● Required work
Could you repeat, exactly and with no pictures, only the lines from the start of the records through the line containing "moved | calculadora"?

Scene images with change listings:
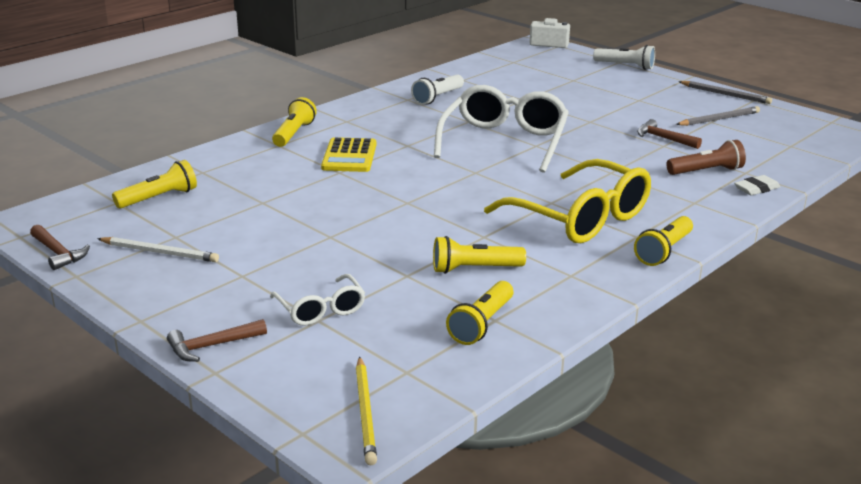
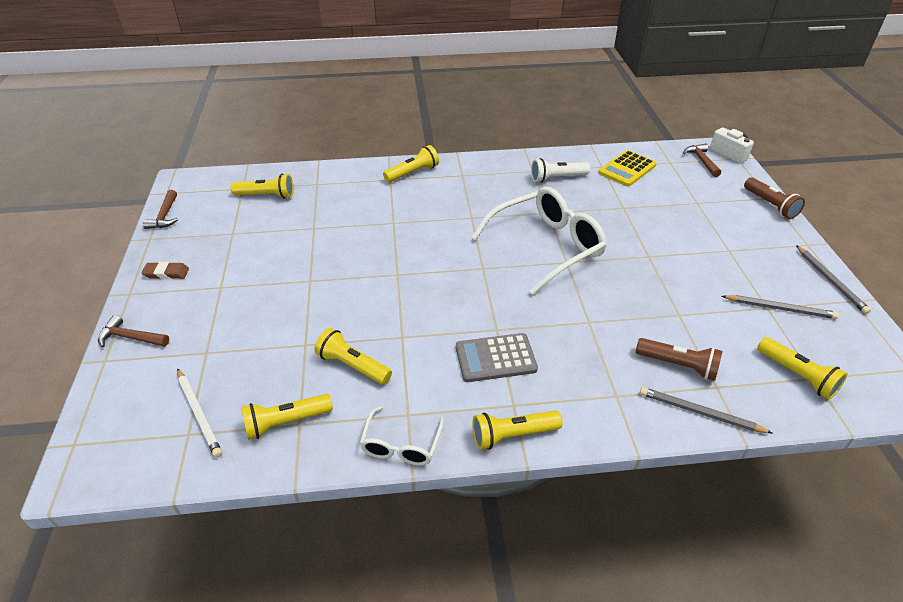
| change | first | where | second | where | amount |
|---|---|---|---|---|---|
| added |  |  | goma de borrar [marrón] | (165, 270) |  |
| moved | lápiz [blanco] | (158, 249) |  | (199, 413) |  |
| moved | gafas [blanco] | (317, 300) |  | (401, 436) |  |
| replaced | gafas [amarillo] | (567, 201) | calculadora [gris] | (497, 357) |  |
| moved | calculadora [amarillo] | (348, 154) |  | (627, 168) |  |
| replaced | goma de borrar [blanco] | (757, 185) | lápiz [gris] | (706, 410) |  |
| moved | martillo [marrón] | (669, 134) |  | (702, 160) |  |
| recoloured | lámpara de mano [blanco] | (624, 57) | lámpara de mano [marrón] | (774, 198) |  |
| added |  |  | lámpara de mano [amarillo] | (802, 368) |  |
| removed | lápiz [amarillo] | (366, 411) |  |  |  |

● Response
| change | first | where | second | where | amount |
|---|---|---|---|---|---|
| added |  |  | goma de borrar [marrón] | (165, 270) |  |
| moved | lápiz [blanco] | (158, 249) |  | (199, 413) |  |
| moved | gafas [blanco] | (317, 300) |  | (401, 436) |  |
| replaced | gafas [amarillo] | (567, 201) | calculadora [gris] | (497, 357) |  |
| moved | calculadora [amarillo] | (348, 154) |  | (627, 168) |  |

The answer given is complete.